(Data)
%%

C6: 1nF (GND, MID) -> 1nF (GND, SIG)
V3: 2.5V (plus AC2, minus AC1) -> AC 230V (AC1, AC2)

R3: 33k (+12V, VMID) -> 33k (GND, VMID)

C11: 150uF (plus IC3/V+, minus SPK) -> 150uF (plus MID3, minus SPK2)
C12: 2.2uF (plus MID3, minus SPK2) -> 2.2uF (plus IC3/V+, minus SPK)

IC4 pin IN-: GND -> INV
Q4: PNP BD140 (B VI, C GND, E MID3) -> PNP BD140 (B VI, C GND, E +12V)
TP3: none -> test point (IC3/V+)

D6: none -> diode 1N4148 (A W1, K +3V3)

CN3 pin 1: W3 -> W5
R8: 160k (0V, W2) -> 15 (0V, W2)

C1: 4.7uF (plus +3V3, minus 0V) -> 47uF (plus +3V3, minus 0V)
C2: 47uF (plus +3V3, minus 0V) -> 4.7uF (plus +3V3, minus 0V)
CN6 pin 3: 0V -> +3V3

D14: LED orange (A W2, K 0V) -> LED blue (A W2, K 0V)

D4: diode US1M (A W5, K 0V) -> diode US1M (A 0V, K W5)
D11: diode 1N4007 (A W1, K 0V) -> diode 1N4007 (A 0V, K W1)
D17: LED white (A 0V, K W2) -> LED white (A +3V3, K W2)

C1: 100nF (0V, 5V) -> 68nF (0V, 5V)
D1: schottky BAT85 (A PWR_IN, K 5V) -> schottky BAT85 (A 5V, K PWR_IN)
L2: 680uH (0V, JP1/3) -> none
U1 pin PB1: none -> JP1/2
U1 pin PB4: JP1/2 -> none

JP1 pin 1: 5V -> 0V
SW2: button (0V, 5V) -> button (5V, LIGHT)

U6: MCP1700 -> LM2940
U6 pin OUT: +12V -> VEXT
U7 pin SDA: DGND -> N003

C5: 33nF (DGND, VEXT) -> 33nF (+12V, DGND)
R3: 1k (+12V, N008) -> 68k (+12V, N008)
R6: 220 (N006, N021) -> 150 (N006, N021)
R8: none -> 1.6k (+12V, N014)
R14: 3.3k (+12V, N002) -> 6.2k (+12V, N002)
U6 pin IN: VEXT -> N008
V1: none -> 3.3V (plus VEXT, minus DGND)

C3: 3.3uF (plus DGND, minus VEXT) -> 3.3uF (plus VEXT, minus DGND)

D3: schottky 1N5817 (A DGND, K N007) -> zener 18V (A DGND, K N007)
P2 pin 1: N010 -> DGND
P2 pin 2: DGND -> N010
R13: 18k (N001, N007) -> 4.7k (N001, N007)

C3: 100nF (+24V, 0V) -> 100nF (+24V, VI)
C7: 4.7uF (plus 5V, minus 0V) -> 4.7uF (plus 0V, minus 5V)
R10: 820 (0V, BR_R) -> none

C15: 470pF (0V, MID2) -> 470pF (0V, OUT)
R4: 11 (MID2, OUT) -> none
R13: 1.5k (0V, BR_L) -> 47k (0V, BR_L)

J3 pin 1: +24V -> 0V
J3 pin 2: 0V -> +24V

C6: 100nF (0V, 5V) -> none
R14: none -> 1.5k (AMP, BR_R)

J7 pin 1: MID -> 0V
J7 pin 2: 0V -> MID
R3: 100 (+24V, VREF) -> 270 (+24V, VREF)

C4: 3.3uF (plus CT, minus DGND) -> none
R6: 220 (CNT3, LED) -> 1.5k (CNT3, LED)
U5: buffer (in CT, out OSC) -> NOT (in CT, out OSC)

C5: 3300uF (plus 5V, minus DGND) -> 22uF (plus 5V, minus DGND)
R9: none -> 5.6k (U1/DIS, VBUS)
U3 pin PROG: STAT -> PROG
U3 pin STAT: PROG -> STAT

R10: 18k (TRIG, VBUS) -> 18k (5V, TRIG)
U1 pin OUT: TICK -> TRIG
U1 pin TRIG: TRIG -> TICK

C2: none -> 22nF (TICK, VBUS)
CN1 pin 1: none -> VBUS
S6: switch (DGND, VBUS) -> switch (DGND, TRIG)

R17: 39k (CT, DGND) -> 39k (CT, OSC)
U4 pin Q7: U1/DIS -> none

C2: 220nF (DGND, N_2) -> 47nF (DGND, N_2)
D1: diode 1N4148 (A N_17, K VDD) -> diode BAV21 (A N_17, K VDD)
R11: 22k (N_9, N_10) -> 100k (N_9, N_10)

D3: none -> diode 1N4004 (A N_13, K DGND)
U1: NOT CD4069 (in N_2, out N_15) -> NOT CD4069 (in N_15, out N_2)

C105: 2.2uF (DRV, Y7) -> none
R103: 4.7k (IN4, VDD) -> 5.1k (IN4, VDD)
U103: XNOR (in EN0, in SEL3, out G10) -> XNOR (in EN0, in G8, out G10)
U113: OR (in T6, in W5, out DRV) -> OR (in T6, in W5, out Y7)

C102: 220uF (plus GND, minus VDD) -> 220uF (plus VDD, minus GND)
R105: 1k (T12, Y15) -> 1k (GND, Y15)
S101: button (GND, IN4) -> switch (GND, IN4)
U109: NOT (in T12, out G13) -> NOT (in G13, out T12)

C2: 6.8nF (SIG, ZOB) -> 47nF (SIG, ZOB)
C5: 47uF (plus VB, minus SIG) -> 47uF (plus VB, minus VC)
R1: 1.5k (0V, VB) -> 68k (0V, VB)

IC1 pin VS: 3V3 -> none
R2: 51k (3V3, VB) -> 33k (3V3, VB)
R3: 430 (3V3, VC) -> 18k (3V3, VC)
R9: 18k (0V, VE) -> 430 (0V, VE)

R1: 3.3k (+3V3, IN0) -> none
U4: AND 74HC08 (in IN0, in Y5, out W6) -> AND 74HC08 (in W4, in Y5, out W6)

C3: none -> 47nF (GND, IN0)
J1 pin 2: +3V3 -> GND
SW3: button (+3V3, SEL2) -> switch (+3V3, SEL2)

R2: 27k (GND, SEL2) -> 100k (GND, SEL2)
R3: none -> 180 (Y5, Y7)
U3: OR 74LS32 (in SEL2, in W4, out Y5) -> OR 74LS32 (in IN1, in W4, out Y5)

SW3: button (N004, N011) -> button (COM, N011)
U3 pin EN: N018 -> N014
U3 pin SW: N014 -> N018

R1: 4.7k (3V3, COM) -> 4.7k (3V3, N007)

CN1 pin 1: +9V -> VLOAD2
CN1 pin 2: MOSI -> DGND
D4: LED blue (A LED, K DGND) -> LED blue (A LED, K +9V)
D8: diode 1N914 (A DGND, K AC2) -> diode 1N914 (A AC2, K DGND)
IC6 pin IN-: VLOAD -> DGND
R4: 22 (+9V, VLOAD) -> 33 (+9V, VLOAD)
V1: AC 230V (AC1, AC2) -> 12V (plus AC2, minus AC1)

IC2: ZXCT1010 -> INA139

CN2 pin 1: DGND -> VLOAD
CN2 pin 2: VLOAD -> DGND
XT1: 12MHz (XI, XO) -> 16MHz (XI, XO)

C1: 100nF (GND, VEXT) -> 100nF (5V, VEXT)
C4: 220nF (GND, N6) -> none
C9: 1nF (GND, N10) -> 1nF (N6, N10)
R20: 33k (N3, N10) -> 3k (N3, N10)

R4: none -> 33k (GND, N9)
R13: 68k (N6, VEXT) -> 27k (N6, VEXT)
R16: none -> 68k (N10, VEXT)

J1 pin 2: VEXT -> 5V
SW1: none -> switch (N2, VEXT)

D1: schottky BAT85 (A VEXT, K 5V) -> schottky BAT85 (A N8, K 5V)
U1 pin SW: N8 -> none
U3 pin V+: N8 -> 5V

%%

(What is expected)
In the data above, find the line with "R4: 11 (MID2, OUT) -> none" and the line with "U3 pin EN: N018 -> N014". Retype both, plus every line between them, exactly.

(Solution for this problem)
R4: 11 (MID2, OUT) -> none
R13: 1.5k (0V, BR_L) -> 47k (0V, BR_L)

J3 pin 1: +24V -> 0V
J3 pin 2: 0V -> +24V

C6: 100nF (0V, 5V) -> none
R14: none -> 1.5k (AMP, BR_R)

J7 pin 1: MID -> 0V
J7 pin 2: 0V -> MID
R3: 100 (+24V, VREF) -> 270 (+24V, VREF)

C4: 3.3uF (plus CT, minus DGND) -> none
R6: 220 (CNT3, LED) -> 1.5k (CNT3, LED)
U5: buffer (in CT, out OSC) -> NOT (in CT, out OSC)

C5: 3300uF (plus 5V, minus DGND) -> 22uF (plus 5V, minus DGND)
R9: none -> 5.6k (U1/DIS, VBUS)
U3 pin PROG: STAT -> PROG
U3 pin STAT: PROG -> STAT

R10: 18k (TRIG, VBUS) -> 18k (5V, TRIG)
U1 pin OUT: TICK -> TRIG
U1 pin TRIG: TRIG -> TICK

C2: none -> 22nF (TICK, VBUS)
CN1 pin 1: none -> VBUS
S6: switch (DGND, VBUS) -> switch (DGND, TRIG)

R17: 39k (CT, DGND) -> 39k (CT, OSC)
U4 pin Q7: U1/DIS -> none

C2: 220nF (DGND, N_2) -> 47nF (DGND, N_2)
D1: diode 1N4148 (A N_17, K VDD) -> diode BAV21 (A N_17, K VDD)
R11: 22k (N_9, N_10) -> 100k (N_9, N_10)

D3: none -> diode 1N4004 (A N_13, K DGND)
U1: NOT CD4069 (in N_2, out N_15) -> NOT CD4069 (in N_15, out N_2)

C105: 2.2uF (DRV, Y7) -> none
R103: 4.7k (IN4, VDD) -> 5.1k (IN4, VDD)
U103: XNOR (in EN0, in SEL3, out G10) -> XNOR (in EN0, in G8, out G10)
U113: OR (in T6, in W5, out DRV) -> OR (in T6, in W5, out Y7)

C102: 220uF (plus GND, minus VDD) -> 220uF (plus VDD, minus GND)
R105: 1k (T12, Y15) -> 1k (GND, Y15)
S101: button (GND, IN4) -> switch (GND, IN4)
U109: NOT (in T12, out G13) -> NOT (in G13, out T12)

C2: 6.8nF (SIG, ZOB) -> 47nF (SIG, ZOB)
C5: 47uF (plus VB, minus SIG) -> 47uF (plus VB, minus VC)
R1: 1.5k (0V, VB) -> 68k (0V, VB)

IC1 pin VS: 3V3 -> none
R2: 51k (3V3, VB) -> 33k (3V3, VB)
R3: 430 (3V3, VC) -> 18k (3V3, VC)
R9: 18k (0V, VE) -> 430 (0V, VE)

R1: 3.3k (+3V3, IN0) -> none
U4: AND 74HC08 (in IN0, in Y5, out W6) -> AND 74HC08 (in W4, in Y5, out W6)

C3: none -> 47nF (GND, IN0)
J1 pin 2: +3V3 -> GND
SW3: button (+3V3, SEL2) -> switch (+3V3, SEL2)

R2: 27k (GND, SEL2) -> 100k (GND, SEL2)
R3: none -> 180 (Y5, Y7)
U3: OR 74LS32 (in SEL2, in W4, out Y5) -> OR 74LS32 (in IN1, in W4, out Y5)

SW3: button (N004, N011) -> button (COM, N011)
U3 pin EN: N018 -> N014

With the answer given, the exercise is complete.